Your task:
Using the listing below, count every line that contains the word "battery"; respond with the count alone.

Entries supplied:
*** Block opens ***

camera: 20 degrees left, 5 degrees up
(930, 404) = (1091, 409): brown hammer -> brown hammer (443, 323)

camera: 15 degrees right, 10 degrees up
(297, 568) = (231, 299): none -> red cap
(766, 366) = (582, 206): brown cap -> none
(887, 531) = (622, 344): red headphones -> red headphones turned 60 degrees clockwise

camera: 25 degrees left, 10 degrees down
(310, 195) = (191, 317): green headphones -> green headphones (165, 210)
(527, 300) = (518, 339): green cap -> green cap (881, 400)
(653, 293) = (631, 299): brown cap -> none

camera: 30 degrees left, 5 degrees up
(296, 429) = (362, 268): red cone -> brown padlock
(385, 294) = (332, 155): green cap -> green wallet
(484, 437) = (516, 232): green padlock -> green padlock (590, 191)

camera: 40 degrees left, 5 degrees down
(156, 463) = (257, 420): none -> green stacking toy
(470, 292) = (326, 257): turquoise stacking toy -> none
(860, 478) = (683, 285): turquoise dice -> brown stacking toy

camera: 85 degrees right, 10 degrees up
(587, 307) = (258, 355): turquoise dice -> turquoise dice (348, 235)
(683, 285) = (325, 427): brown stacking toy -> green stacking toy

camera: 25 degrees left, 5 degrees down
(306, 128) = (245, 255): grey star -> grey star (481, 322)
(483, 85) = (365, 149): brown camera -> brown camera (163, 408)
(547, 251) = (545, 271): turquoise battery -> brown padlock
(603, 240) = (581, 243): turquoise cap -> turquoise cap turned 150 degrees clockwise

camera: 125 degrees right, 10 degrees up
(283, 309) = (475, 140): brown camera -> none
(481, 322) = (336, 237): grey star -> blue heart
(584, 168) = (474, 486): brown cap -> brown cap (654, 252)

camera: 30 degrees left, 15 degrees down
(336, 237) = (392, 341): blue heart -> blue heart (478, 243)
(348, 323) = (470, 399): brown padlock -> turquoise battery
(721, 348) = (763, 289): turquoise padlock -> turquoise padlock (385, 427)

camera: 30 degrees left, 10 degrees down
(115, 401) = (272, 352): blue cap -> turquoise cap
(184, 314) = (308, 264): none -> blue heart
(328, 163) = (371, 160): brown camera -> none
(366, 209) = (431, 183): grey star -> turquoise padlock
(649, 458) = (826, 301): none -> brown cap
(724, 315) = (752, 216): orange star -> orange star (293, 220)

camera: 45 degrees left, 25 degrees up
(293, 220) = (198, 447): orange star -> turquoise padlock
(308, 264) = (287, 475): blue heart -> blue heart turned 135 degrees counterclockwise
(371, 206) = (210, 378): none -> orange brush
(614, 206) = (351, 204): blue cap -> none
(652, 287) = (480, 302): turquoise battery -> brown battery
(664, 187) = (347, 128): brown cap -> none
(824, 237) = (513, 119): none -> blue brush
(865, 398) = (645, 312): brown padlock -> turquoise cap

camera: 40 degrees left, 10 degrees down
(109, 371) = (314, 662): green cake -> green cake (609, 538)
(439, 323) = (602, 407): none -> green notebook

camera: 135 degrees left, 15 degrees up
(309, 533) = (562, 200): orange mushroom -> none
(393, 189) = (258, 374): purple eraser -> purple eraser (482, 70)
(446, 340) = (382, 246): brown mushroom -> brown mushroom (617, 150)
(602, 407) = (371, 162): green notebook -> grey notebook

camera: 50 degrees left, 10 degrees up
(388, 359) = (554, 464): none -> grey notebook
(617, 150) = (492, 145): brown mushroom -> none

*** Block closes ***

Answer for the task:
3